___ Given information ___
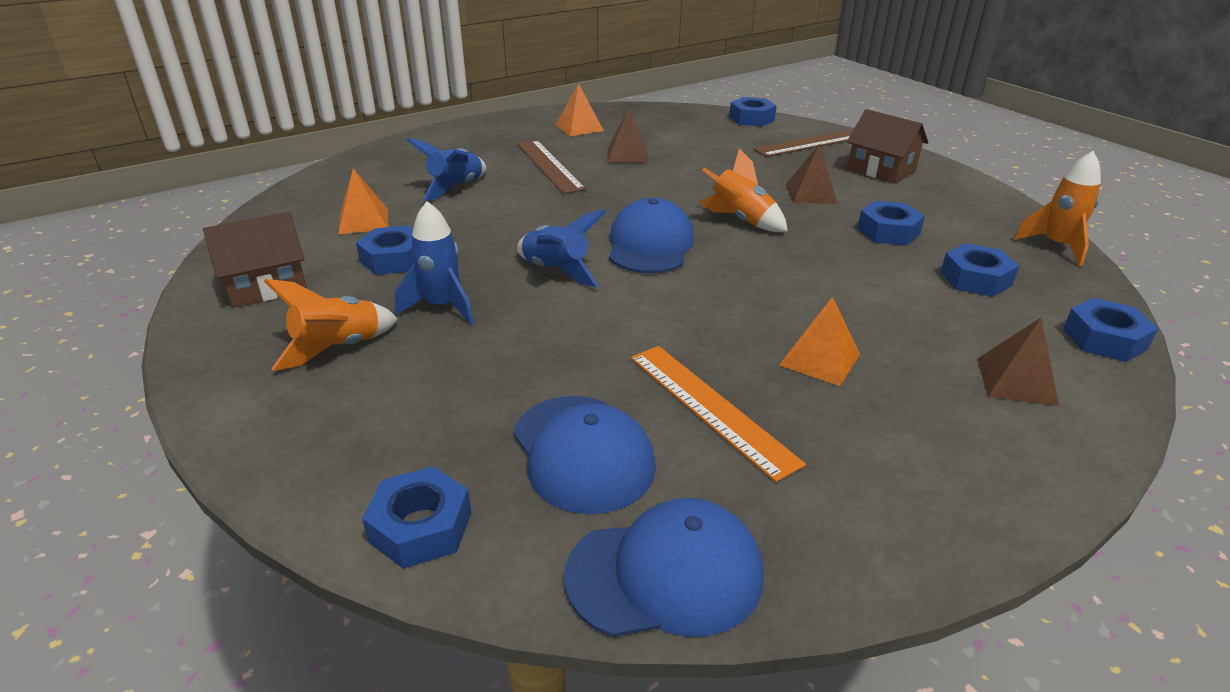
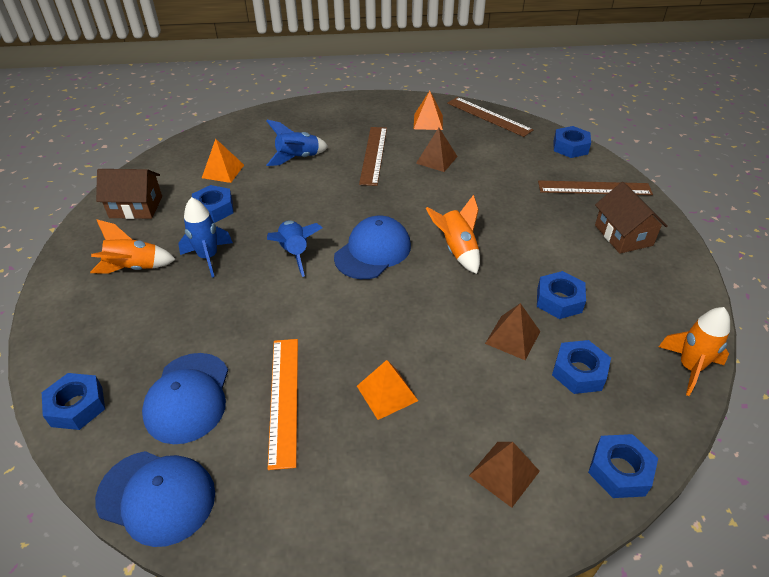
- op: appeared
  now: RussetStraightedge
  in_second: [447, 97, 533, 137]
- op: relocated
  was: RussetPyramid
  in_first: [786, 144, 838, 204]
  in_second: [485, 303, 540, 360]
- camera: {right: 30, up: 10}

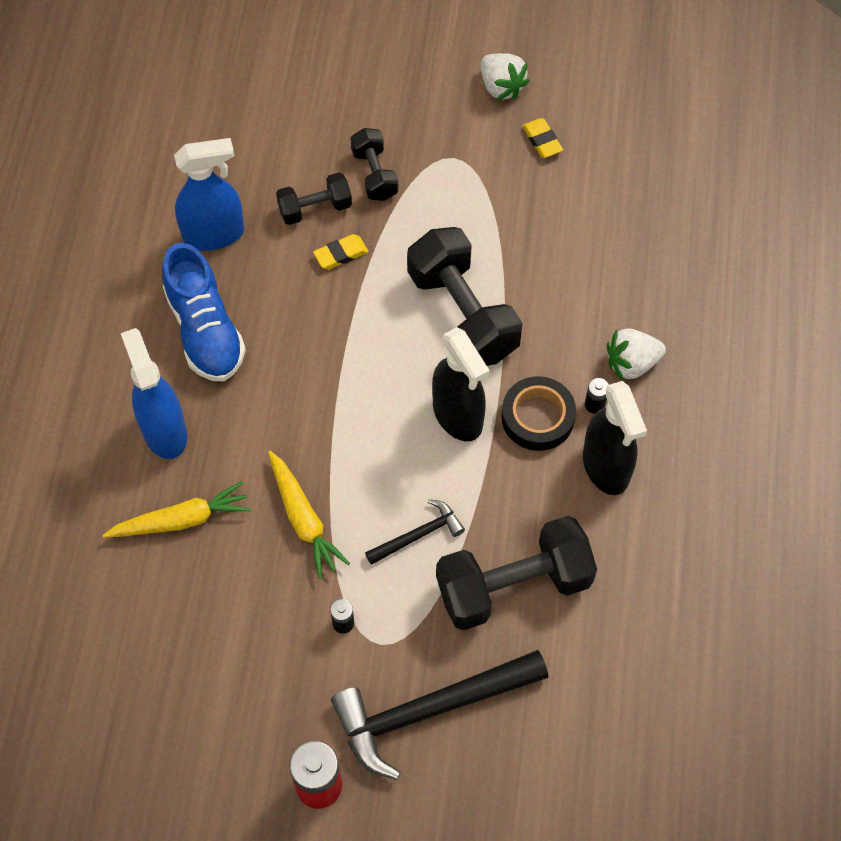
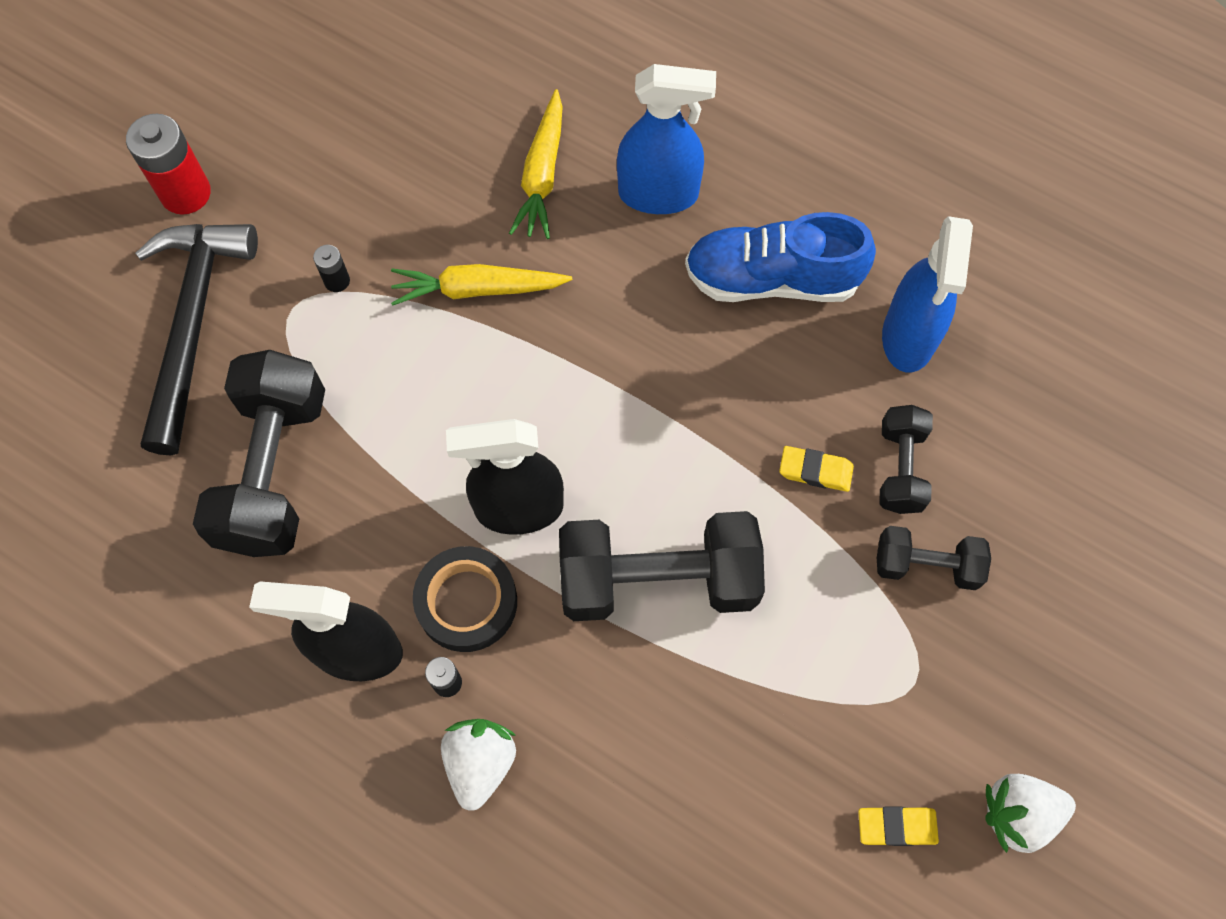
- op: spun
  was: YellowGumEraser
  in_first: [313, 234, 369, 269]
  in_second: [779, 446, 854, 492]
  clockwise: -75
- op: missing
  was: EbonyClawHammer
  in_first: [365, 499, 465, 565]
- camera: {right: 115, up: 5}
___
Task goal: Starting at the line that contains "- op: relocated", transcribe each line through the last one of the entries above, exactly and without pictures.

Output for this exercise:
- op: relocated
  was: RussetPyramid
  in_first: [786, 144, 838, 204]
  in_second: [485, 303, 540, 360]
- camera: {right: 30, up: 10}

- op: spun
  was: YellowGumEraser
  in_first: [313, 234, 369, 269]
  in_second: [779, 446, 854, 492]
  clockwise: -75
- op: missing
  was: EbonyClawHammer
  in_first: [365, 499, 465, 565]
- camera: {right: 115, up: 5}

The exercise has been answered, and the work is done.